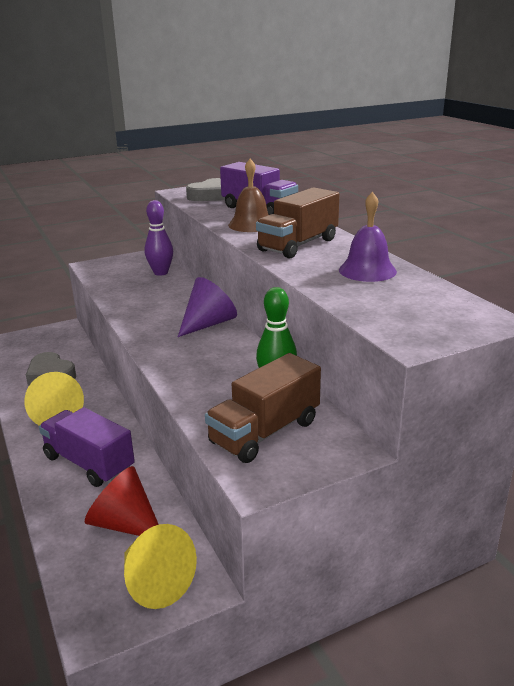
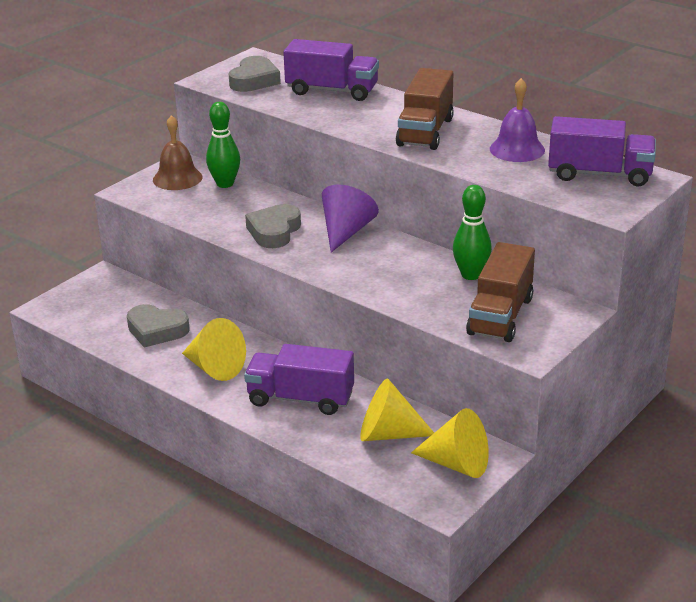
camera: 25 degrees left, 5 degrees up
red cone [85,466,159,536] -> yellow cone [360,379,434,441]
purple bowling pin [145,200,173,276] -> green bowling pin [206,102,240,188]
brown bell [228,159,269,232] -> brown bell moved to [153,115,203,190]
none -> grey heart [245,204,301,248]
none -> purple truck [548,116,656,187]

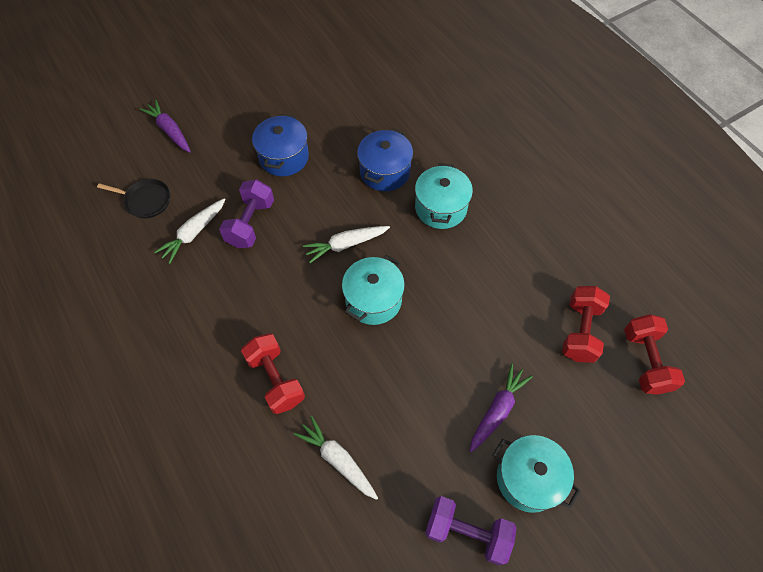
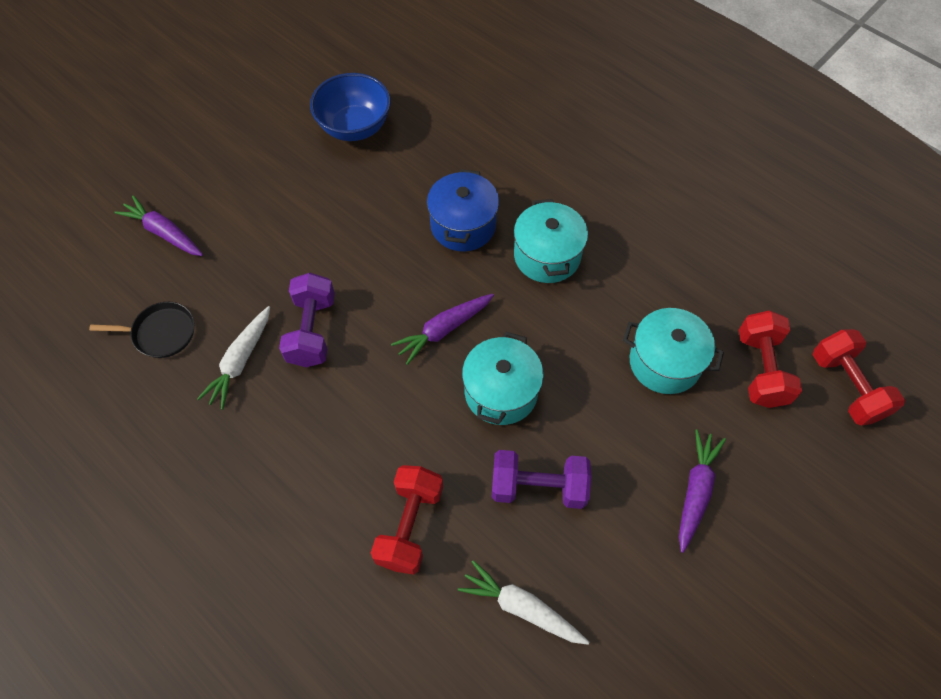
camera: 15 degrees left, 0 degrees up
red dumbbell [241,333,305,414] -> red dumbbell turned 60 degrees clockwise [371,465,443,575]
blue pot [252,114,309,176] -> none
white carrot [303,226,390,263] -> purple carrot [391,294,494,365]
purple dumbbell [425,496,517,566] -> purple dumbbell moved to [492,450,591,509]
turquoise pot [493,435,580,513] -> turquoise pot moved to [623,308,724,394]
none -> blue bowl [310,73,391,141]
== == ==
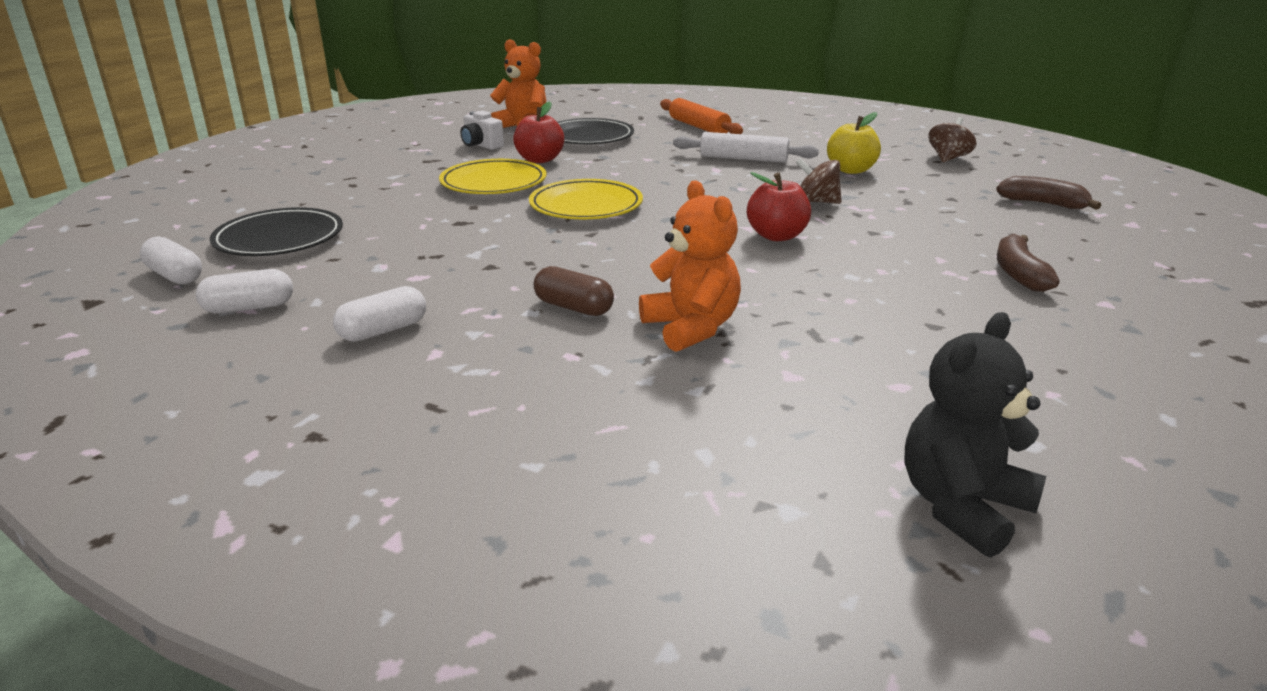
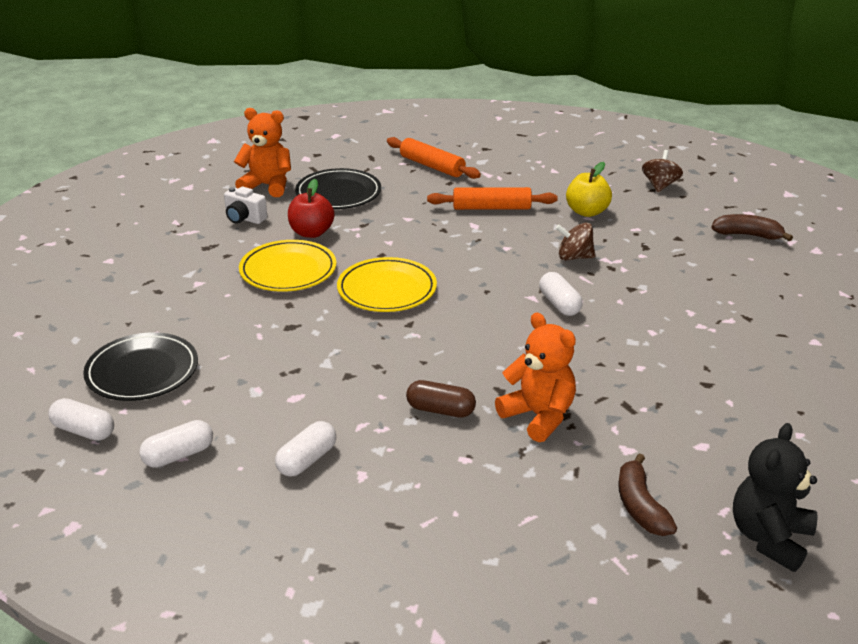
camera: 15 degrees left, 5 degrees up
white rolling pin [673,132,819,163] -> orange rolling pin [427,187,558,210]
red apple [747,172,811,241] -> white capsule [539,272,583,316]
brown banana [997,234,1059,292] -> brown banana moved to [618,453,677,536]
== == ==
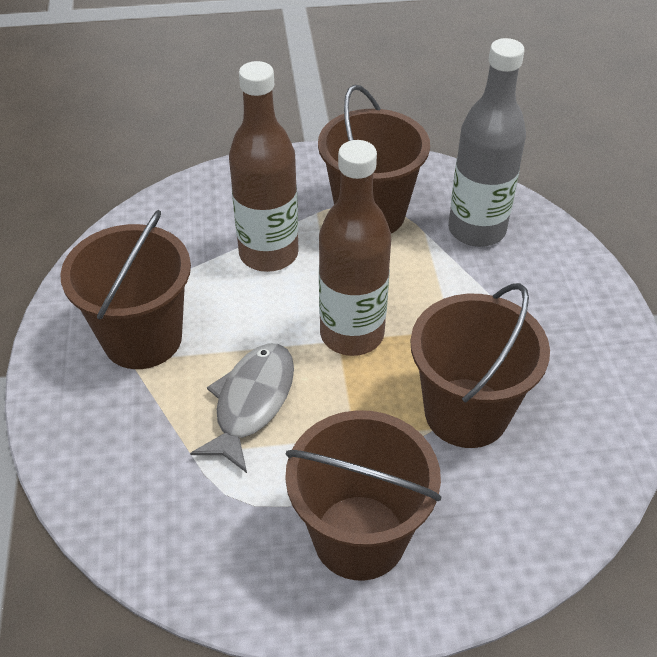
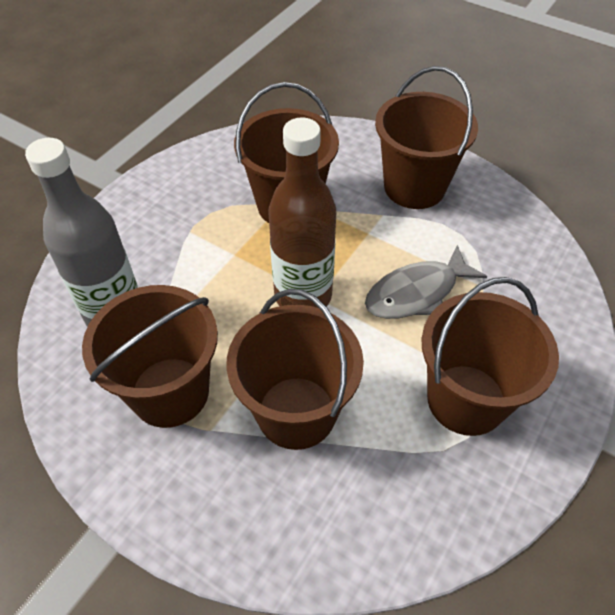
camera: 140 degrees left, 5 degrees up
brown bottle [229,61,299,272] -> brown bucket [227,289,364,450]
== == ==
Directions for this task: Only the lines above from the line with "blue pot [252,114,309,176] -> none" to the line with "none -> blue bowl [310,73,391,141]", those two lines included, should be reproduced exactly.

Problem solution:
blue pot [252,114,309,176] -> none
white carrot [303,226,390,263] -> purple carrot [391,294,494,365]
purple dumbbell [425,496,517,566] -> purple dumbbell moved to [492,450,591,509]
turquoise pot [493,435,580,513] -> turquoise pot moved to [623,308,724,394]
none -> blue bowl [310,73,391,141]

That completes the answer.